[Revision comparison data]
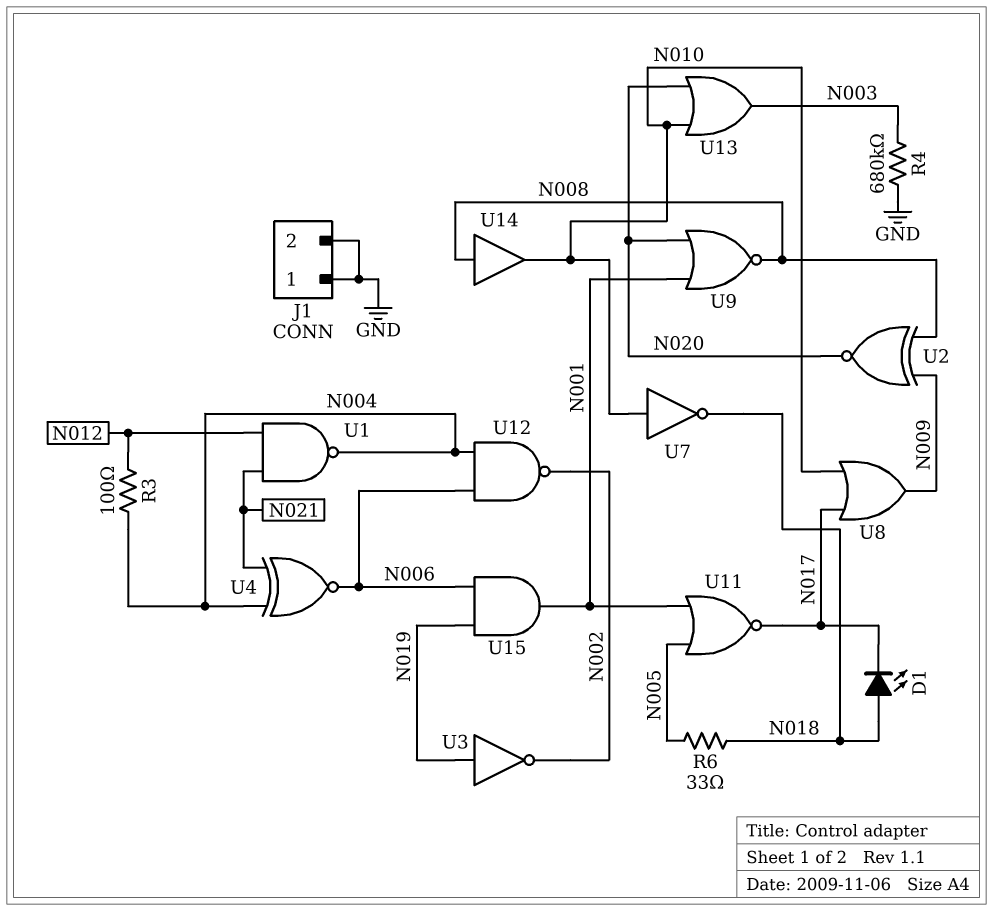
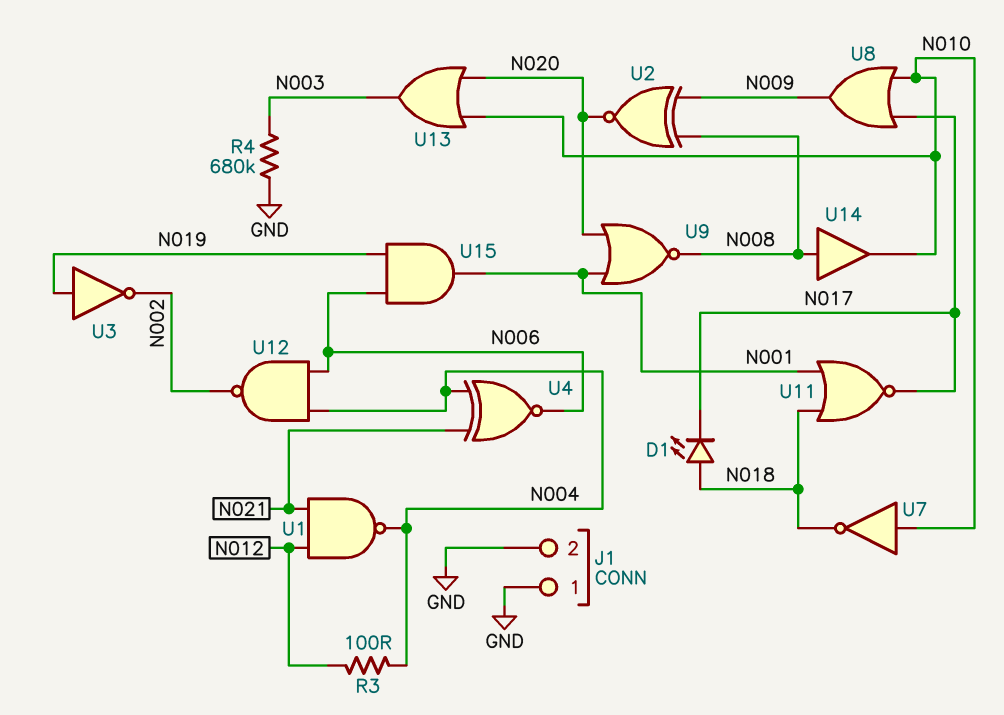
R6: 33 (N005, N018) -> none
U11: NOR (in N001, in N005, out N017) -> NOR (in N001, in N018, out N017)

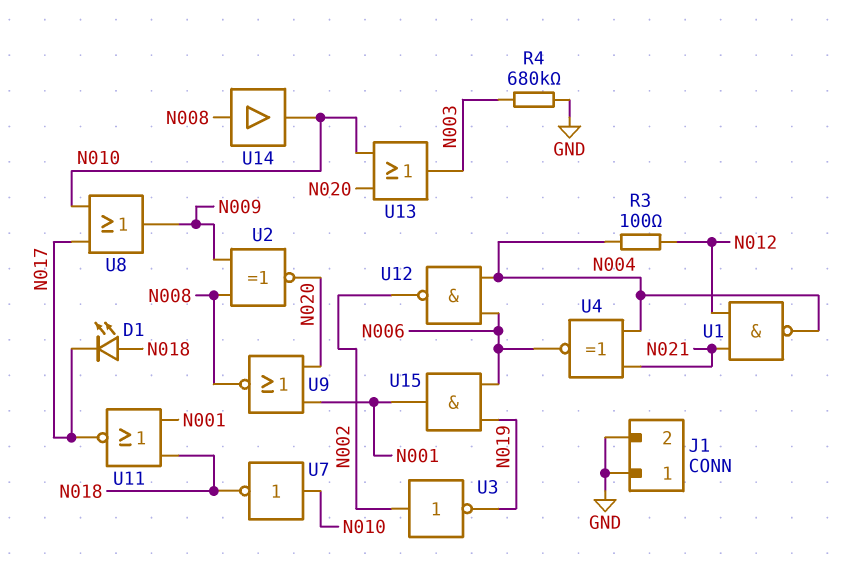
U3: NOT (in N019, out N002) -> NOT (in N002, out N019)

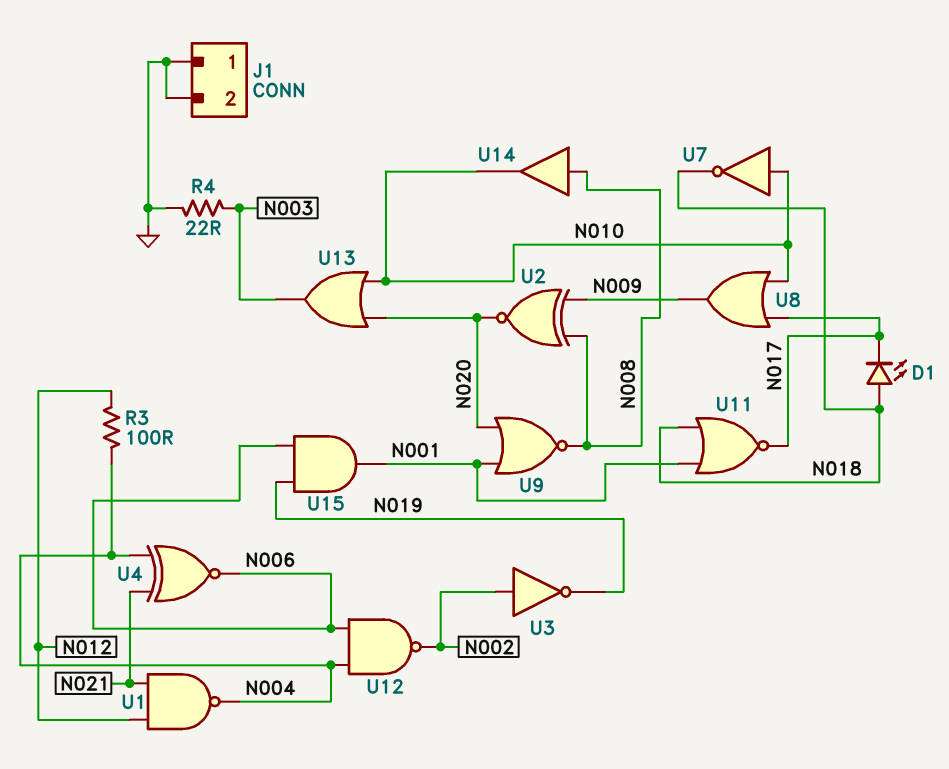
R4: 680k (GND, N003) -> 22 (GND, N003)

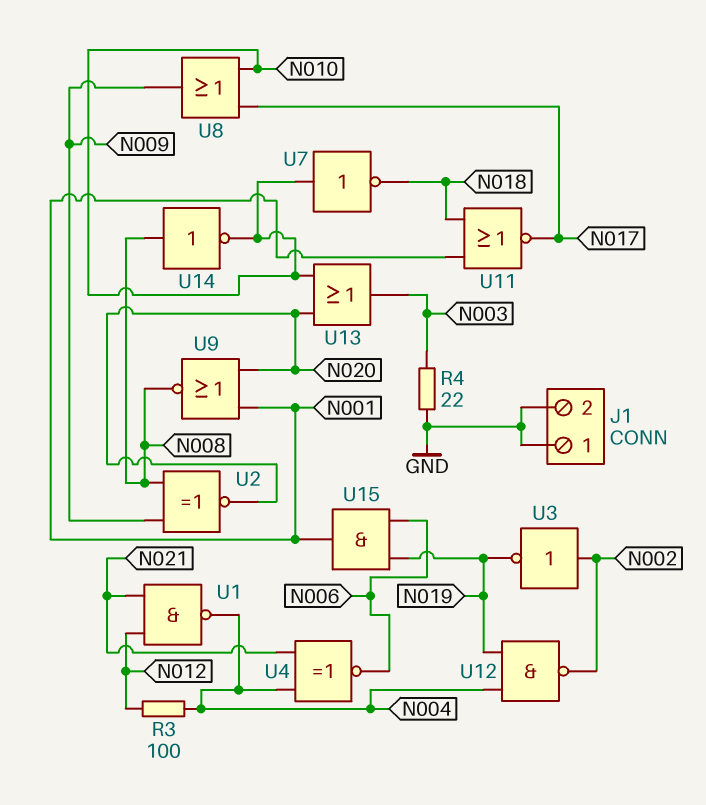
D1: LED (A N018, K N017) -> none
U12: NAND (in N004, in N006, out N002) -> NAND (in N004, in N019, out N002)
U14: buffer (in N008, out N010) -> NOT (in N008, out N010)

ASSIGNMENT: In the records above, find the line containing "U11: NOR (in", then please restate it and each line after it word for word, pictures excluded.

RESPONSE AREA:
U11: NOR (in N001, in N005, out N017) -> NOR (in N001, in N018, out N017)

U3: NOT (in N019, out N002) -> NOT (in N002, out N019)

R4: 680k (GND, N003) -> 22 (GND, N003)

D1: LED (A N018, K N017) -> none
U12: NAND (in N004, in N006, out N002) -> NAND (in N004, in N019, out N002)
U14: buffer (in N008, out N010) -> NOT (in N008, out N010)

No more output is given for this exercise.